*What the task asks:*
Reproduce all of the data exactly, with no line skipped.

*Available records:*
--- BEGIN ---

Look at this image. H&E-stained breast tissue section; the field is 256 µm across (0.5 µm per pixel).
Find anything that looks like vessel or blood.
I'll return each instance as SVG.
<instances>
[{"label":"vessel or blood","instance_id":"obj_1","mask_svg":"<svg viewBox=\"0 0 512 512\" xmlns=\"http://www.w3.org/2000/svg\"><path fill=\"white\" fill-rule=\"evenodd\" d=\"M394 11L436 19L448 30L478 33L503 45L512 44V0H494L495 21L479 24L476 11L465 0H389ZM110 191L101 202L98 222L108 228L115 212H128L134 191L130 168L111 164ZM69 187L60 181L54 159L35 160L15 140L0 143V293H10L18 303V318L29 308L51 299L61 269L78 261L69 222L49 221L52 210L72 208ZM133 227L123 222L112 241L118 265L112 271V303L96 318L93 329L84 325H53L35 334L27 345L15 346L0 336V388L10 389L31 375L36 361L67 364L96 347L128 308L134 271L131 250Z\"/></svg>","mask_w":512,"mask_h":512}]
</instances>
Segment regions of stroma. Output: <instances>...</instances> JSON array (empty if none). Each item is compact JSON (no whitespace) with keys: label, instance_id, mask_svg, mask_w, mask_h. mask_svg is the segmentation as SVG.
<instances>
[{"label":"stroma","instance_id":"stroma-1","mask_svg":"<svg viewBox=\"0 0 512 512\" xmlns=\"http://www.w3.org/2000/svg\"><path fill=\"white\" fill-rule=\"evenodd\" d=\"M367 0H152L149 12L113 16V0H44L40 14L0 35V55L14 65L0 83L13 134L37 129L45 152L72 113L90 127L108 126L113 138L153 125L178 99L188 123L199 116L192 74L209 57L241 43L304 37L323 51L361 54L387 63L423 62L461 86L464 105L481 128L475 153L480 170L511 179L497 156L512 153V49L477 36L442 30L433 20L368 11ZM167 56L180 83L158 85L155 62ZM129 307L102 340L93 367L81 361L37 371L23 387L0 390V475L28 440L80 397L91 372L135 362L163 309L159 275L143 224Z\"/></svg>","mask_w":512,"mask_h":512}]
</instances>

--- END ---

*Finished task:*
Look at this image. H&E-stained breast tissue section; the field is 256 µm across (0.5 µm per pixel).
Find anything that looks like vessel or blood.
I'll return each instance as SVG.
<instances>
[{"label":"vessel or blood","instance_id":"obj_1","mask_svg":"<svg viewBox=\"0 0 512 512\" xmlns=\"http://www.w3.org/2000/svg\"><path fill=\"white\" fill-rule=\"evenodd\" d=\"M394 11L436 19L448 30L478 33L503 45L512 44V0H494L495 21L479 24L476 11L465 0H389ZM110 191L101 202L98 222L108 228L115 212H128L134 191L130 168L111 164ZM69 187L60 181L54 159L35 160L15 140L0 143V293H10L18 303V318L29 308L51 299L61 269L78 261L69 222L49 221L52 210L72 208ZM133 227L123 222L112 241L118 265L112 271V303L96 318L93 329L84 325H53L35 334L27 345L15 346L0 336V388L10 389L31 375L36 361L67 364L96 347L128 308L134 271L131 250Z\"/></svg>","mask_w":512,"mask_h":512}]
</instances>
Segment regions of stroma. Output: <instances>...</instances> JSON array (empty if none). Each item is compact JSON (no whitespace) with keys: label, instance_id, mask_svg, mask_w, mask_h. mask_svg is the segmentation as SVG.
<instances>
[{"label":"stroma","instance_id":"stroma-1","mask_svg":"<svg viewBox=\"0 0 512 512\" xmlns=\"http://www.w3.org/2000/svg\"><path fill=\"white\" fill-rule=\"evenodd\" d=\"M367 0H152L149 12L113 16V0H44L40 14L0 35V55L14 65L0 83L13 134L37 129L45 152L72 113L90 127L108 126L113 138L153 125L178 99L188 123L199 116L192 74L209 57L241 43L304 37L323 51L361 54L387 63L423 62L461 86L464 105L481 128L475 153L480 170L511 179L497 156L512 153V49L477 36L442 30L433 20L368 11ZM167 56L180 83L158 85L155 62ZM129 307L102 340L93 367L81 361L37 371L23 387L0 390V475L28 440L80 397L91 372L135 362L163 309L159 275L143 224Z\"/></svg>","mask_w":512,"mask_h":512}]
</instances>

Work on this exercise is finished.